### PROBLEM
Your copy should match the records below exactly, except for the pictures.

### DATA EXTRACT
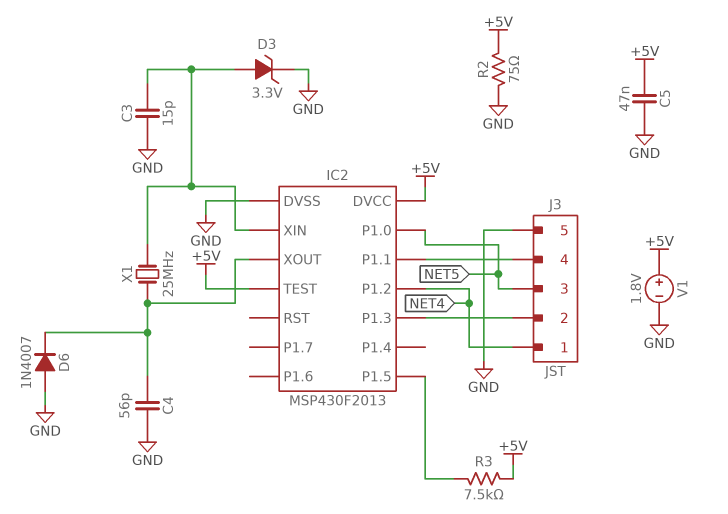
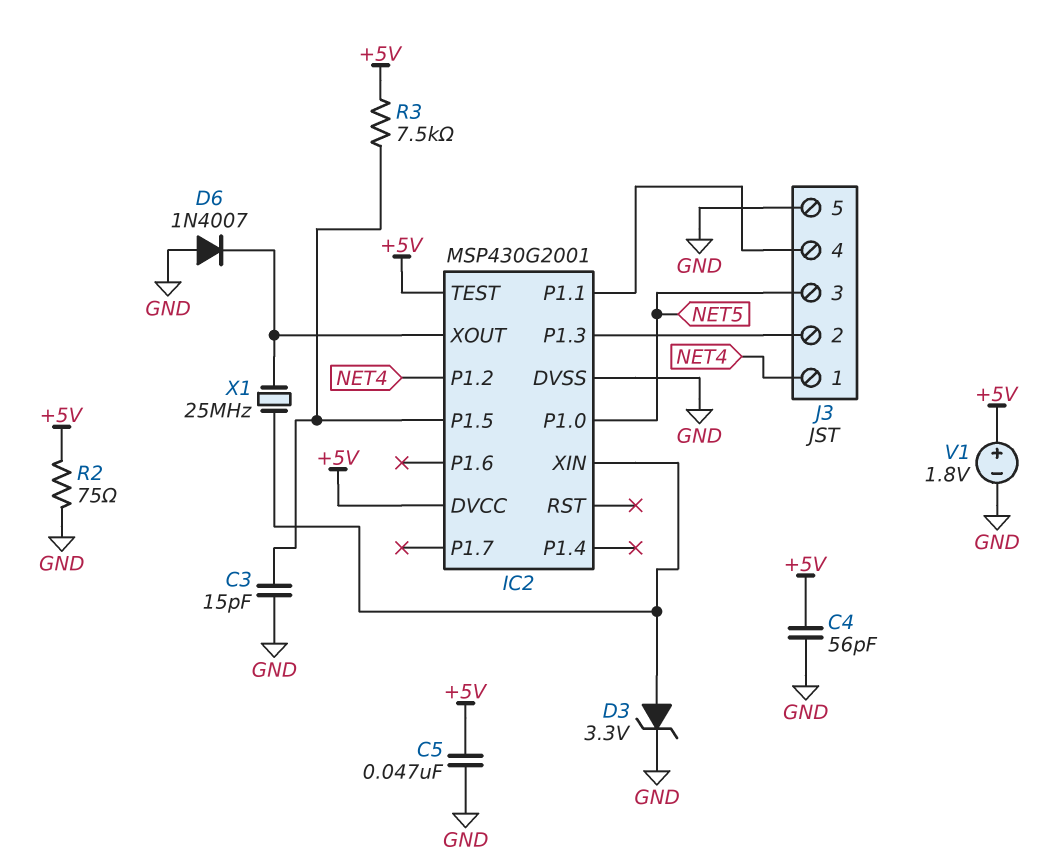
C3: 15pF (GND, IC2/XIN) -> 15pF (GND, IC2/P1.5)
C4: 56pF (GND, IC2/XOUT) -> 56pF (+5V, GND)
IC2: MSP430F2013 -> MSP430G2001

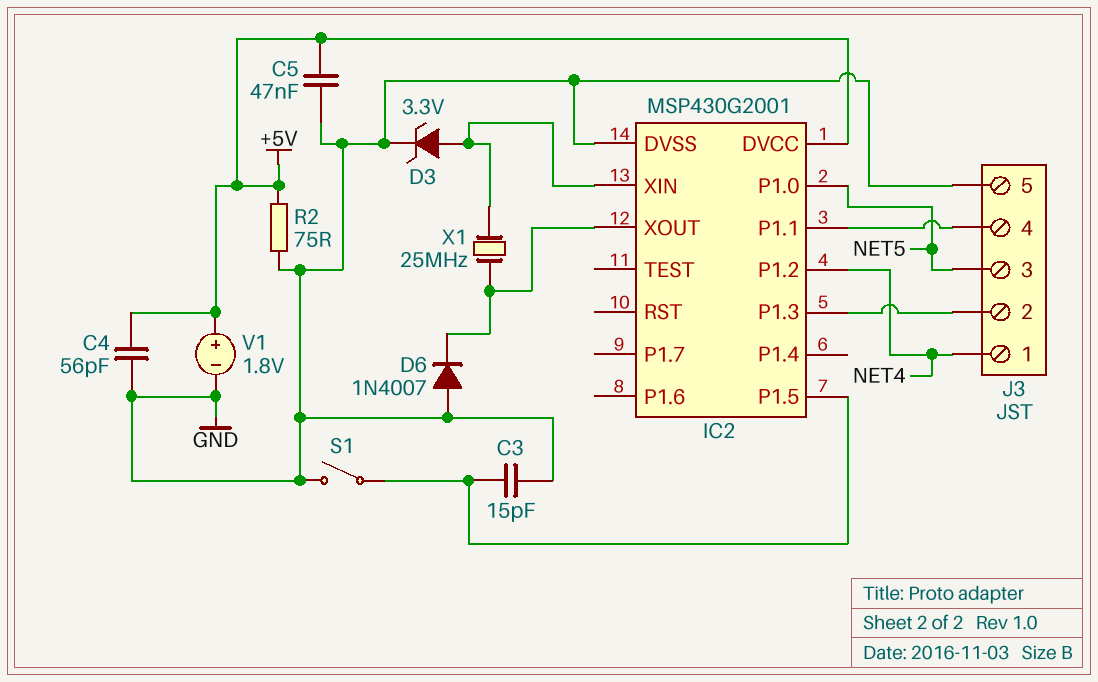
IC2 pin TEST: +5V -> none
R3: 7.5k (+5V, IC2/P1.5) -> none
S1: none -> switch (GND, IC2/P1.5)

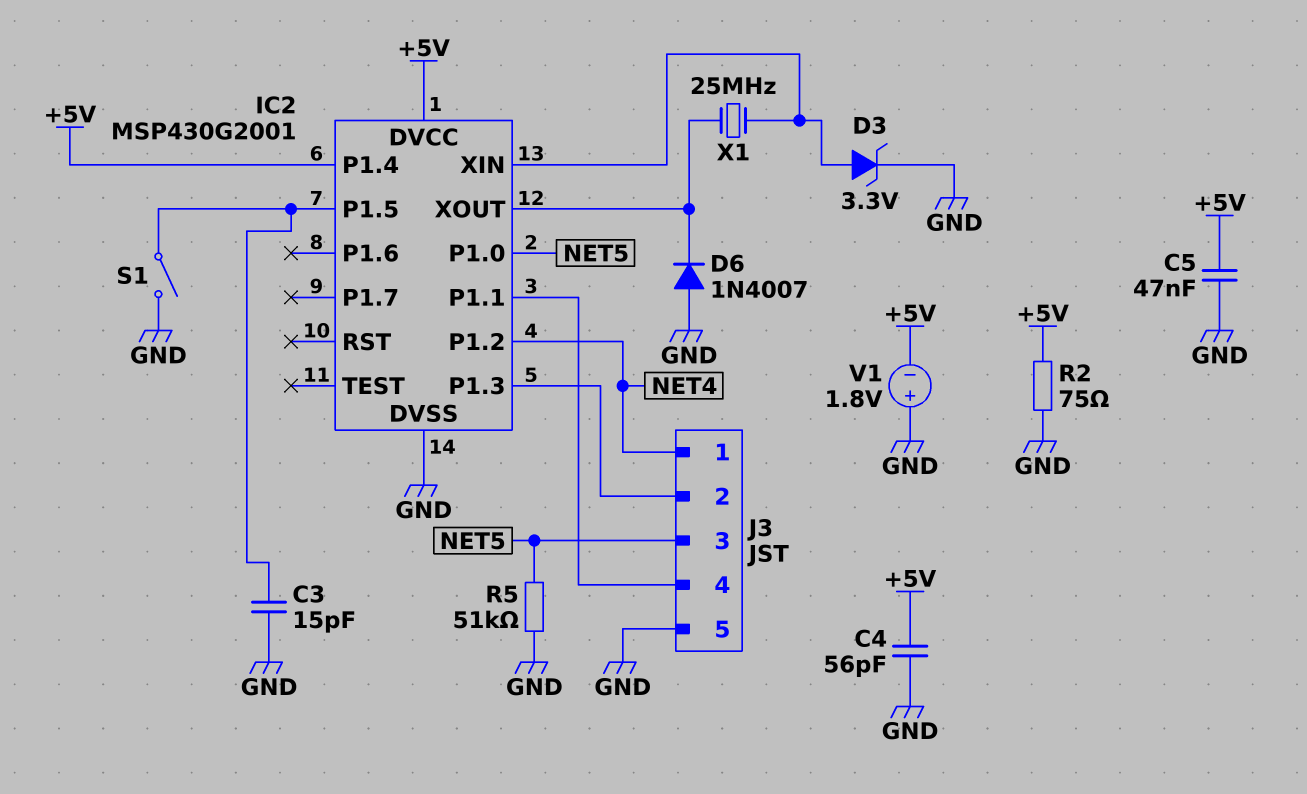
IC2 pin P1.4: none -> +5V
R5: none -> 51k (GND, NET5)
V1: 1.8V (plus +5V, minus GND) -> 1.8V (plus GND, minus +5V)

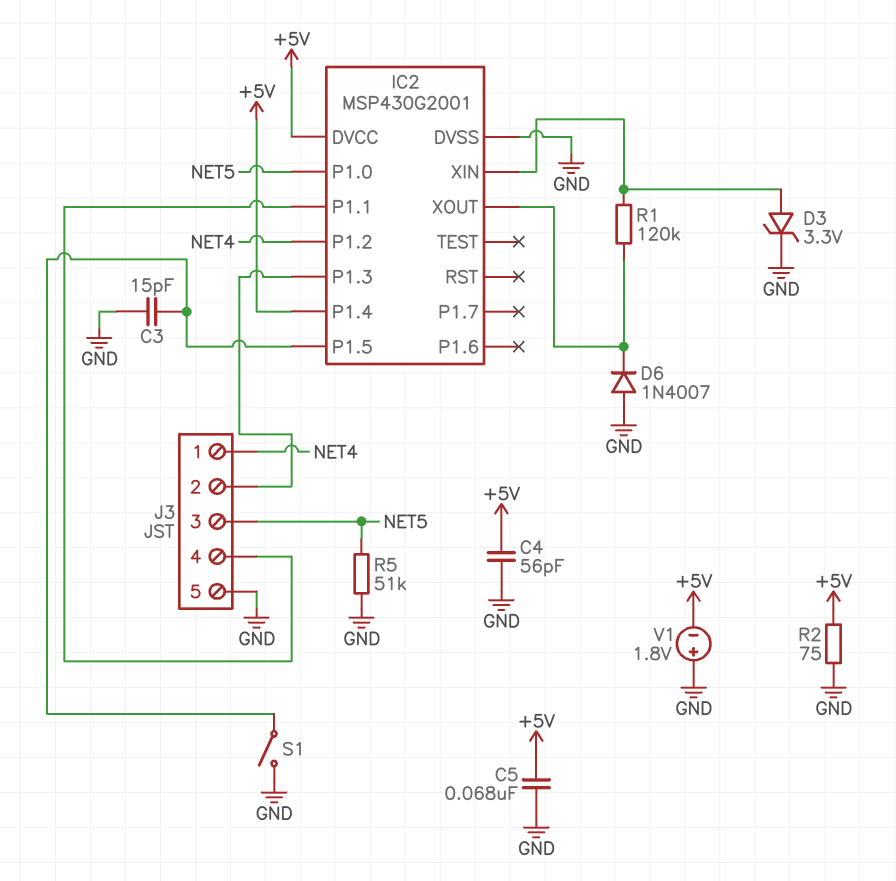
C5: 47nF (+5V, GND) -> 68nF (+5V, GND)
R1: none -> 120k (IC2/XIN, IC2/XOUT)
X1: 25MHz (IC2/XIN, IC2/XOUT) -> none

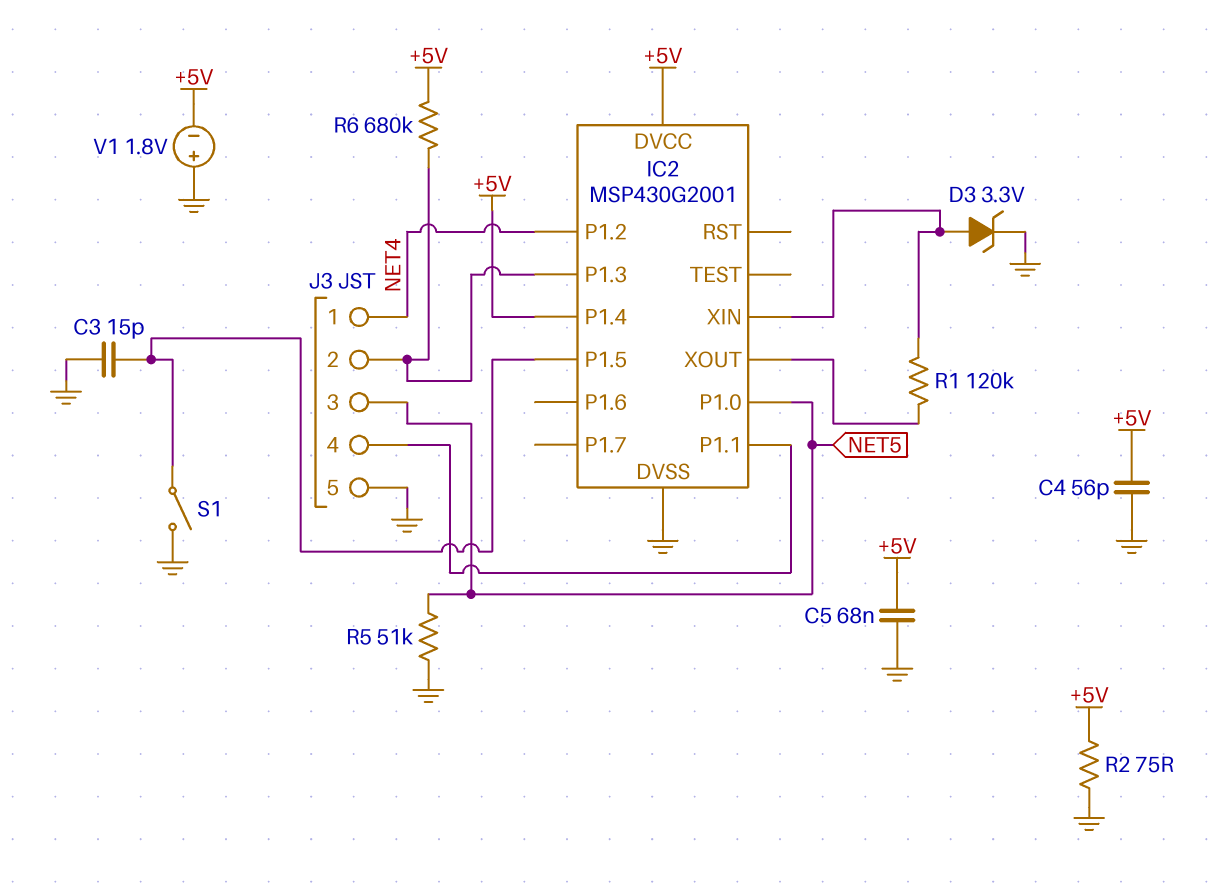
D6: diode 1N4007 (A GND, K IC2/XOUT) -> none
R6: none -> 680k (+5V, IC2/P1.3)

### RESULT OF THE TASK
C3: 15pF (GND, IC2/XIN) -> 15pF (GND, IC2/P1.5)
C4: 56pF (GND, IC2/XOUT) -> 56pF (+5V, GND)
IC2: MSP430F2013 -> MSP430G2001

IC2 pin TEST: +5V -> none
R3: 7.5k (+5V, IC2/P1.5) -> none
S1: none -> switch (GND, IC2/P1.5)

IC2 pin P1.4: none -> +5V
R5: none -> 51k (GND, NET5)
V1: 1.8V (plus +5V, minus GND) -> 1.8V (plus GND, minus +5V)

C5: 47nF (+5V, GND) -> 68nF (+5V, GND)
R1: none -> 120k (IC2/XIN, IC2/XOUT)
X1: 25MHz (IC2/XIN, IC2/XOUT) -> none

D6: diode 1N4007 (A GND, K IC2/XOUT) -> none
R6: none -> 680k (+5V, IC2/P1.3)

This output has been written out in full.